BEGIN The records

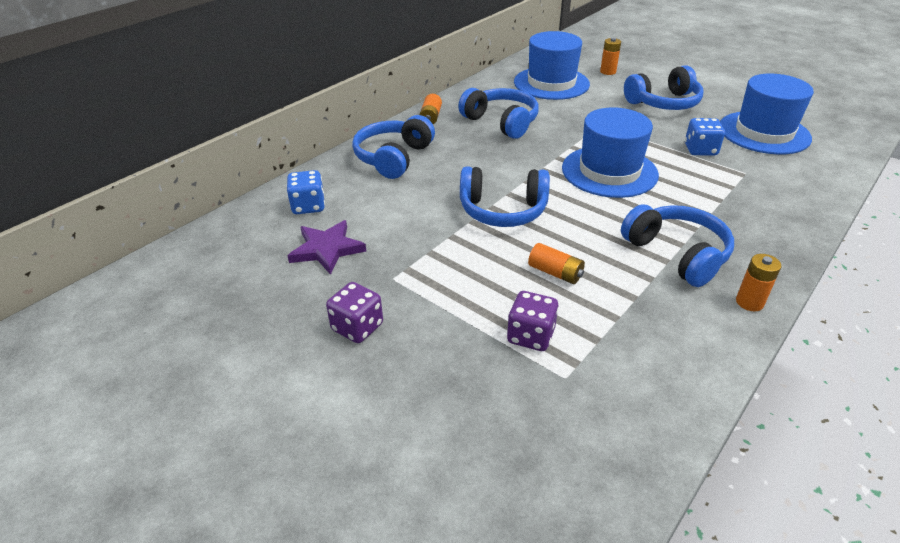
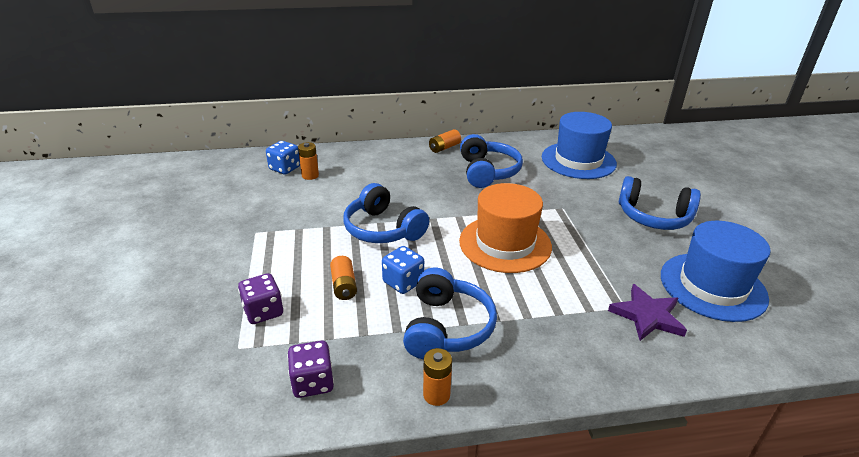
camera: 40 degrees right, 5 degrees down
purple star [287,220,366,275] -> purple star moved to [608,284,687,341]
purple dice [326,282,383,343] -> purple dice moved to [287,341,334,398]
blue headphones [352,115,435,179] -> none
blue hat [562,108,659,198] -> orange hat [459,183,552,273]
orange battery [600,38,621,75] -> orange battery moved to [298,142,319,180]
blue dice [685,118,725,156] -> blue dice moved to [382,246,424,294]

END The records

About this task ::
Reproduce all of the entries word for word, skipping any pictures they hold.

Exercise output ::
camera: 40 degrees right, 5 degrees down
purple star [287,220,366,275] -> purple star moved to [608,284,687,341]
purple dice [326,282,383,343] -> purple dice moved to [287,341,334,398]
blue headphones [352,115,435,179] -> none
blue hat [562,108,659,198] -> orange hat [459,183,552,273]
orange battery [600,38,621,75] -> orange battery moved to [298,142,319,180]
blue dice [685,118,725,156] -> blue dice moved to [382,246,424,294]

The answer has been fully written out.